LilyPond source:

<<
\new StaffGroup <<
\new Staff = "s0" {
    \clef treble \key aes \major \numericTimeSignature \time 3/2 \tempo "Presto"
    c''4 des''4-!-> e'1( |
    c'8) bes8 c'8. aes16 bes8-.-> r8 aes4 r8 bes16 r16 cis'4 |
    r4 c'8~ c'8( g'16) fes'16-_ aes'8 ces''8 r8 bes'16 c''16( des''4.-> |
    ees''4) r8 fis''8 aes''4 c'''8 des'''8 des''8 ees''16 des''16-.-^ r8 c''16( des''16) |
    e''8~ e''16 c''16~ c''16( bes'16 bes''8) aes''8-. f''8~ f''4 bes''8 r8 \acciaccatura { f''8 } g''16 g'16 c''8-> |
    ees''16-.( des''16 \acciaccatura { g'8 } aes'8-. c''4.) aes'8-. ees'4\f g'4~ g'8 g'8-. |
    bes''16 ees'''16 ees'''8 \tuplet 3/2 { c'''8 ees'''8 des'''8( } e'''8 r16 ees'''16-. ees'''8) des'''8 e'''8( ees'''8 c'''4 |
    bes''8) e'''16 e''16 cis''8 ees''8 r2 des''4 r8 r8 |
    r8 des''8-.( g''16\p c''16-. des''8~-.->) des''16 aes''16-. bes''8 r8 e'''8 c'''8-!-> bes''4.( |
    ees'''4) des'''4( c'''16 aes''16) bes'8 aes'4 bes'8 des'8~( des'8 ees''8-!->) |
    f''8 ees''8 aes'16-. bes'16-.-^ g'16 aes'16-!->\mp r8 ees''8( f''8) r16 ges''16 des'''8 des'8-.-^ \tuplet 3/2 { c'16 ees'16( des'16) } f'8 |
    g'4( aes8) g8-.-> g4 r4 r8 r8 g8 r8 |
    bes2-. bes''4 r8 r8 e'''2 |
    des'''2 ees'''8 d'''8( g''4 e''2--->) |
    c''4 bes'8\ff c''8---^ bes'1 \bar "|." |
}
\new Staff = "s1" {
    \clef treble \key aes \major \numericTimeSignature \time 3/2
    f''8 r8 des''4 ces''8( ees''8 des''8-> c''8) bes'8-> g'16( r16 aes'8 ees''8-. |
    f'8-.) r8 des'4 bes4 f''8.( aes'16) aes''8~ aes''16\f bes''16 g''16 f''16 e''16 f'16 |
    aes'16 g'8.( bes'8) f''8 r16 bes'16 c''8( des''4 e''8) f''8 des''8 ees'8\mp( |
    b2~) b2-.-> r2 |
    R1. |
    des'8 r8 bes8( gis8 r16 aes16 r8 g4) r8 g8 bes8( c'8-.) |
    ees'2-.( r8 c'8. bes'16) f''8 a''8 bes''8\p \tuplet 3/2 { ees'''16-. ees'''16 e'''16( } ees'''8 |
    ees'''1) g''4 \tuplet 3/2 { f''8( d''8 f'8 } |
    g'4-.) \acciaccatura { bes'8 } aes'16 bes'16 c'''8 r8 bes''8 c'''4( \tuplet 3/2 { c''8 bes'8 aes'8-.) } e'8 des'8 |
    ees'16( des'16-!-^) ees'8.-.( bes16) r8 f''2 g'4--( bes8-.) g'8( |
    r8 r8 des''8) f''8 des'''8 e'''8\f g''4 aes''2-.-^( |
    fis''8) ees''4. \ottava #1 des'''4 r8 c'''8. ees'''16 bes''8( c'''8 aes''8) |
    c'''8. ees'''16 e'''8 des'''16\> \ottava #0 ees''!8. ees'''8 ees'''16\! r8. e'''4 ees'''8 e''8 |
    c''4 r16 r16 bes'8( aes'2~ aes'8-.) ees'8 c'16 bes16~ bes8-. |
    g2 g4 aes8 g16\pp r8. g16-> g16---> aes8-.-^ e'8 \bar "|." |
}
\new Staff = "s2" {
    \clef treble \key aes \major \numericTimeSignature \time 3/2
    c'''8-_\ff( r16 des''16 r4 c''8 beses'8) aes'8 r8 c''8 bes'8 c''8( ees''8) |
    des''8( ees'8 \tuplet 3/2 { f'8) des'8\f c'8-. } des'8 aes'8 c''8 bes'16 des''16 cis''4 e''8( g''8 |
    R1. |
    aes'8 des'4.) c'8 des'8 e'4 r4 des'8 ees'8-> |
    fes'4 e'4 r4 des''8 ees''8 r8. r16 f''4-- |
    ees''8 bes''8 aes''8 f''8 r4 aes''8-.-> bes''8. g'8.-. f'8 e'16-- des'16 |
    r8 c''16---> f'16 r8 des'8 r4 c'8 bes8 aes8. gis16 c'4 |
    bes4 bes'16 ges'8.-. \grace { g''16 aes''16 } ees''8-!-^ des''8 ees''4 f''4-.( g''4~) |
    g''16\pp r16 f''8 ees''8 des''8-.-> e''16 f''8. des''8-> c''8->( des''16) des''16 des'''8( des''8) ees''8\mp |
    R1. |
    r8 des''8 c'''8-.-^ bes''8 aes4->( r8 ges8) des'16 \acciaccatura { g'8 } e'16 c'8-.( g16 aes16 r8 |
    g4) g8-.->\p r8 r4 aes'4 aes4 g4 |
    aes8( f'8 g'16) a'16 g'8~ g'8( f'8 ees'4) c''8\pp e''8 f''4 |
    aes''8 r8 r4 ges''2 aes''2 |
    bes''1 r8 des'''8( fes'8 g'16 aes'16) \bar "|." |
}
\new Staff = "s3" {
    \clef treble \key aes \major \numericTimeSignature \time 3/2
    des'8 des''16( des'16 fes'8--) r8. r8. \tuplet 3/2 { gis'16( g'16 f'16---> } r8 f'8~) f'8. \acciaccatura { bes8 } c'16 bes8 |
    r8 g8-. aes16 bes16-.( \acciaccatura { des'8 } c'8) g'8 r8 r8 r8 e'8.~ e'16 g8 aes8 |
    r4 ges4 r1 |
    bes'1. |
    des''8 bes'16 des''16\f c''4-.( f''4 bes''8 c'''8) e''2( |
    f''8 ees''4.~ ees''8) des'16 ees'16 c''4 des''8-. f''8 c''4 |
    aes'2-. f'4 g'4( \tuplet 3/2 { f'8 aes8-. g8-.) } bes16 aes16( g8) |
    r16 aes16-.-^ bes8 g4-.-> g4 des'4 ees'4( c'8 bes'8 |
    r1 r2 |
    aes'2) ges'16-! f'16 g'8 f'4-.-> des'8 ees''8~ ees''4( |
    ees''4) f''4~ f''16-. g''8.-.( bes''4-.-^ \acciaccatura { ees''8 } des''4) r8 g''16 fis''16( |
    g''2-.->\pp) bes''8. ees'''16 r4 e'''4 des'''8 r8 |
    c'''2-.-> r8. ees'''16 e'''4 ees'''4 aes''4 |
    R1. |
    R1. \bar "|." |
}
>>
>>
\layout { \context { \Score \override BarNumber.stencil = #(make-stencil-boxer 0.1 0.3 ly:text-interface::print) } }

* * *

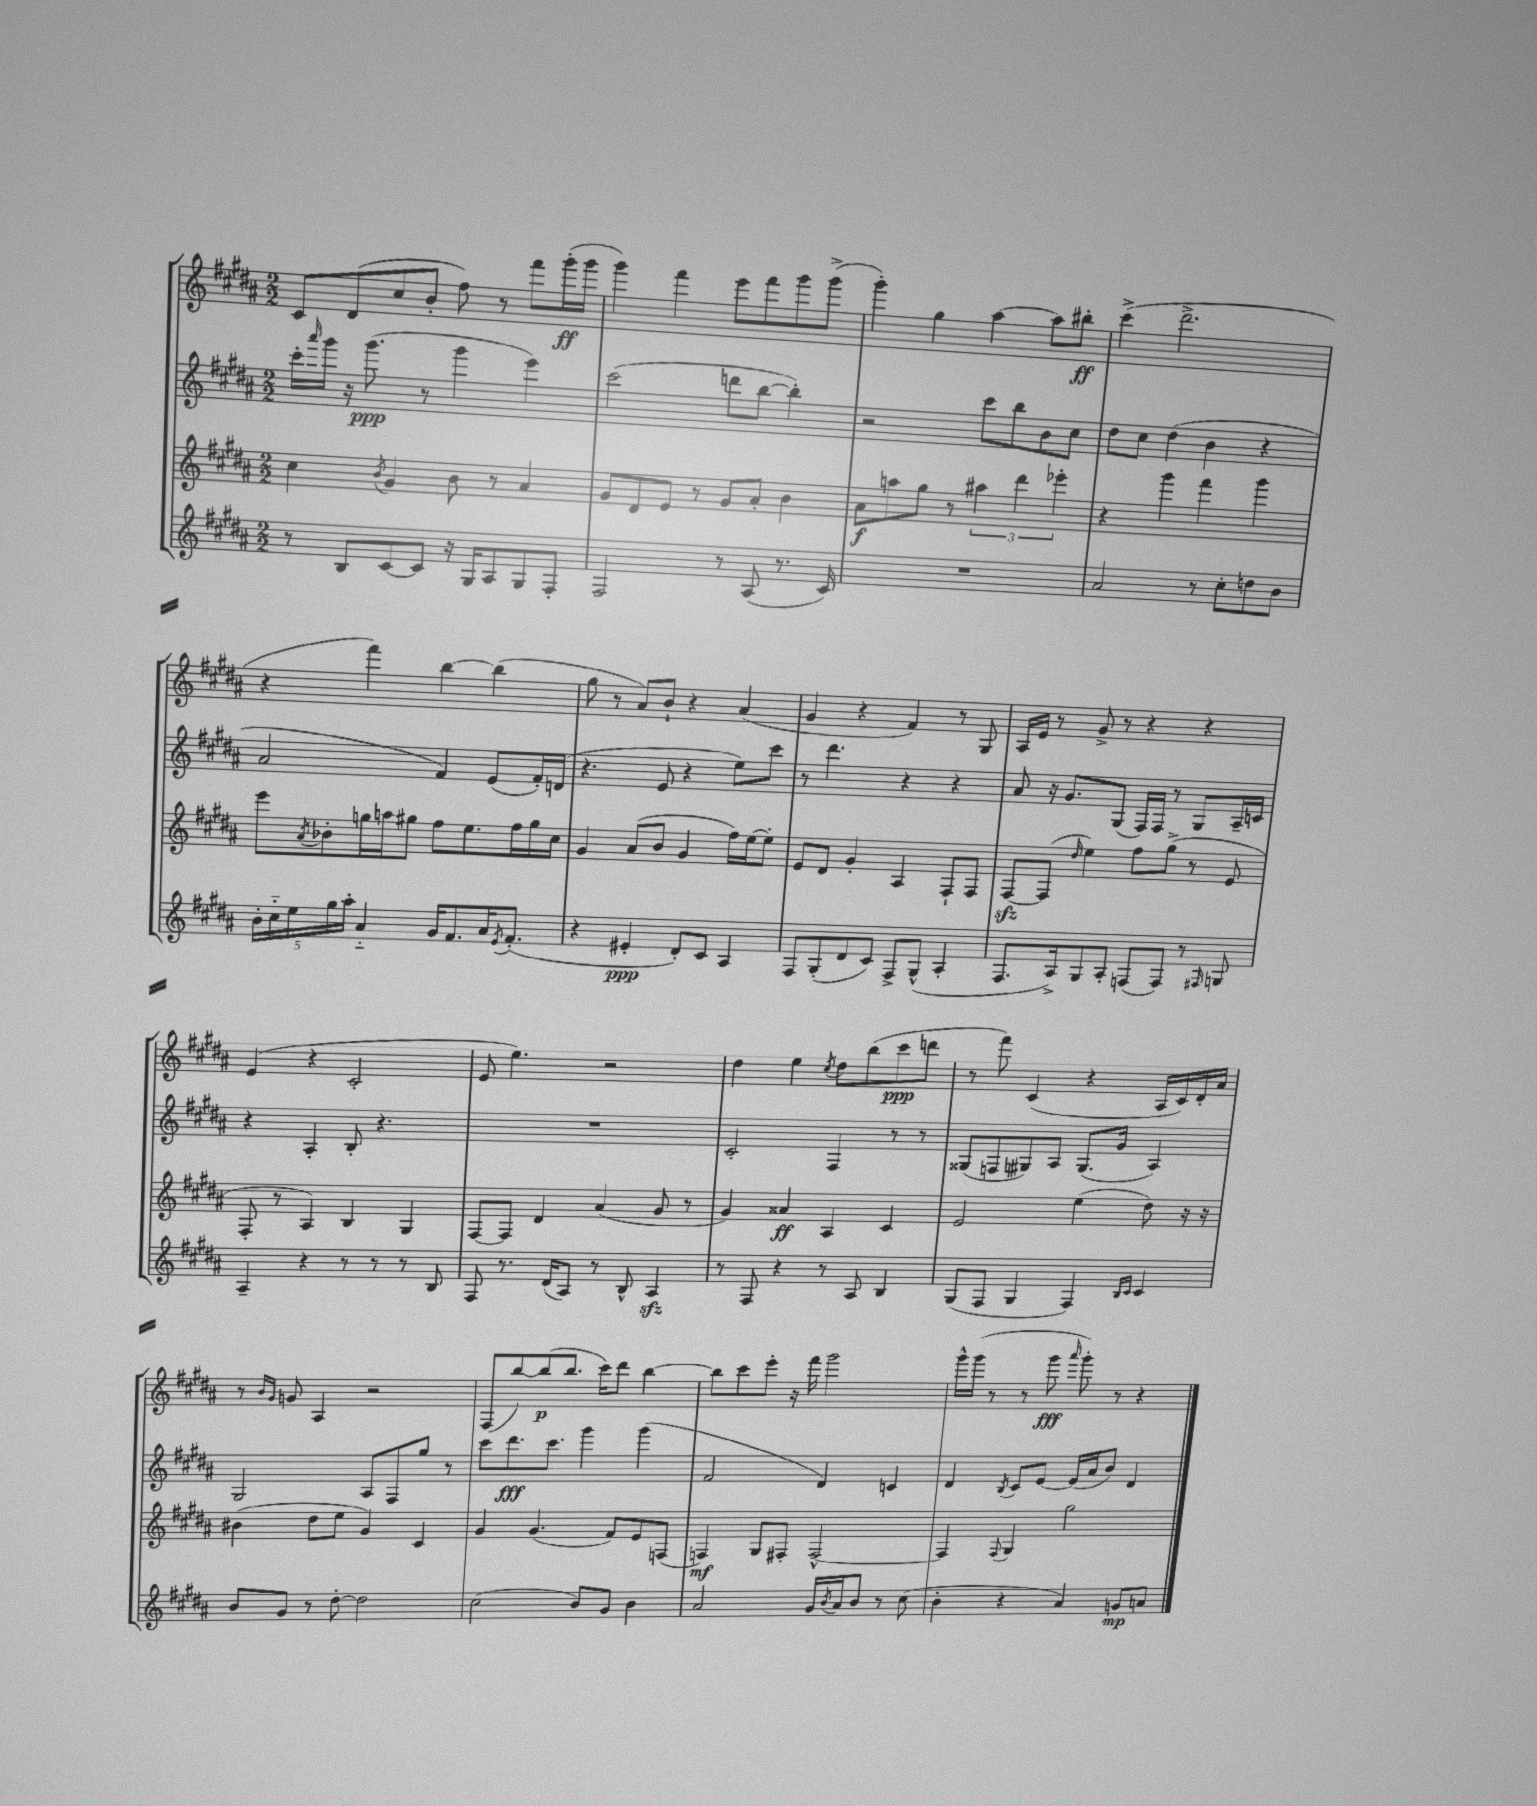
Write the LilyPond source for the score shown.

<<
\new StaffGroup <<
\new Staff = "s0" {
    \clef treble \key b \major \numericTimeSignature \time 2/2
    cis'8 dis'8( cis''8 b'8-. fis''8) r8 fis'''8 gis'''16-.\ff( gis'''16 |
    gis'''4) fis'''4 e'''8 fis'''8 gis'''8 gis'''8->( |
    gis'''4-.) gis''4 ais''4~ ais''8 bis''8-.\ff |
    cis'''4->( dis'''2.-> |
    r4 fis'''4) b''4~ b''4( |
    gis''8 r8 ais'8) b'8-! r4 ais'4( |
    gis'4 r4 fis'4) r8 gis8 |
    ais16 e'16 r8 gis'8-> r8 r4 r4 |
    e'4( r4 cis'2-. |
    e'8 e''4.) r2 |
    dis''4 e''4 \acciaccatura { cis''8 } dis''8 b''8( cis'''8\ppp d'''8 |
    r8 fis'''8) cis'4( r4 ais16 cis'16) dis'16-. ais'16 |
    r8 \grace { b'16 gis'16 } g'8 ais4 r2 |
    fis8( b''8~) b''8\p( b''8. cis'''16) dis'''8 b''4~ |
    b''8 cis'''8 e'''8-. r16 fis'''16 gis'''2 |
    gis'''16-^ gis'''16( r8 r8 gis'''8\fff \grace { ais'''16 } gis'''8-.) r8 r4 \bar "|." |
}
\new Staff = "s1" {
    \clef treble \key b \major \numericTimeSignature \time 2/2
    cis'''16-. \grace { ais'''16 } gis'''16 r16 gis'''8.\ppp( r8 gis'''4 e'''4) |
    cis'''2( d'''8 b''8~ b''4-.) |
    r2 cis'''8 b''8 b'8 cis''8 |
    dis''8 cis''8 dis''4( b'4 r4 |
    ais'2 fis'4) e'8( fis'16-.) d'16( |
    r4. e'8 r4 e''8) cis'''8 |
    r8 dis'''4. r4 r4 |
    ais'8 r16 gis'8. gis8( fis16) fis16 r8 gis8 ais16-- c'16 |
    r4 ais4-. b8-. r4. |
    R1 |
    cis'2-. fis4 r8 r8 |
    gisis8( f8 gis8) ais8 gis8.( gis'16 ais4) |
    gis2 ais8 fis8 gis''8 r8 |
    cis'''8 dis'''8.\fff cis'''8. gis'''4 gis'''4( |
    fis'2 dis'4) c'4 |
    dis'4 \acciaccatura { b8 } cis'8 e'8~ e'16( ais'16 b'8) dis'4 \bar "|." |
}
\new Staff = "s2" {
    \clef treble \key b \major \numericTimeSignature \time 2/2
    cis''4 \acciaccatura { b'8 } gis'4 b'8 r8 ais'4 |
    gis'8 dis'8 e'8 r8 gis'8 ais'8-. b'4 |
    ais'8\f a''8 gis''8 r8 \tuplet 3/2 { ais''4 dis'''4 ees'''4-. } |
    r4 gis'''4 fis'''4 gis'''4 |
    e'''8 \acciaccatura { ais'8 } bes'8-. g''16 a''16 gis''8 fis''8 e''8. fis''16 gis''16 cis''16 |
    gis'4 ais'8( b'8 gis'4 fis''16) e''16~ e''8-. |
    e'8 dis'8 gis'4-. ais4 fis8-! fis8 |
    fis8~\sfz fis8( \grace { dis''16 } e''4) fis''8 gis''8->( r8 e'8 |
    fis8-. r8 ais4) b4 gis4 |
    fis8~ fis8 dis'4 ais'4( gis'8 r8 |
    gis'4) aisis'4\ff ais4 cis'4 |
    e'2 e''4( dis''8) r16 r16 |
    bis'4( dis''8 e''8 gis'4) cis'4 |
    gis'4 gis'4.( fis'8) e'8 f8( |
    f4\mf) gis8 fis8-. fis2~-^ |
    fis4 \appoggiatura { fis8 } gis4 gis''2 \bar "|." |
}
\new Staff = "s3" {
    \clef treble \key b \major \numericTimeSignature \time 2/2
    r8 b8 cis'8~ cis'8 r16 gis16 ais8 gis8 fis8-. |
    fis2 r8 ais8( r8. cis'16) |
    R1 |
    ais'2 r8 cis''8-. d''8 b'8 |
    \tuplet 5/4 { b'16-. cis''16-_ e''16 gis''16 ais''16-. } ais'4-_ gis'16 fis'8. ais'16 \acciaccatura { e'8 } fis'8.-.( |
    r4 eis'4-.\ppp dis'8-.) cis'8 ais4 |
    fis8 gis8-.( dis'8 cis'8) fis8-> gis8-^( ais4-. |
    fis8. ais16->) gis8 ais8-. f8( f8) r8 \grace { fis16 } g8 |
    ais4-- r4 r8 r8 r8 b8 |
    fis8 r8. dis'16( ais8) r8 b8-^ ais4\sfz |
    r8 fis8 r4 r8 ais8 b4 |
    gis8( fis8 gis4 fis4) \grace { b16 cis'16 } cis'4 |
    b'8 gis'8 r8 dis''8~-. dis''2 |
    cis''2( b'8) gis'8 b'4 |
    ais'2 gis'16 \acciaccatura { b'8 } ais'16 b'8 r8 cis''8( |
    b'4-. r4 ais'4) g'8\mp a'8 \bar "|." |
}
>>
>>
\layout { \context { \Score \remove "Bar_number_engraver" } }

■ **Task**
Which lines of the material above contain the string "layout"? List each of those lines in full, and treat uppercase and lowercase as different.

■ **Worked answer**
\layout { \context { \Score \override BarNumber.stencil = #(make-stencil-boxer 0.1 0.3 ly:text-interface::print) } }
\layout { \context { \Score \remove "Bar_number_engraver" } }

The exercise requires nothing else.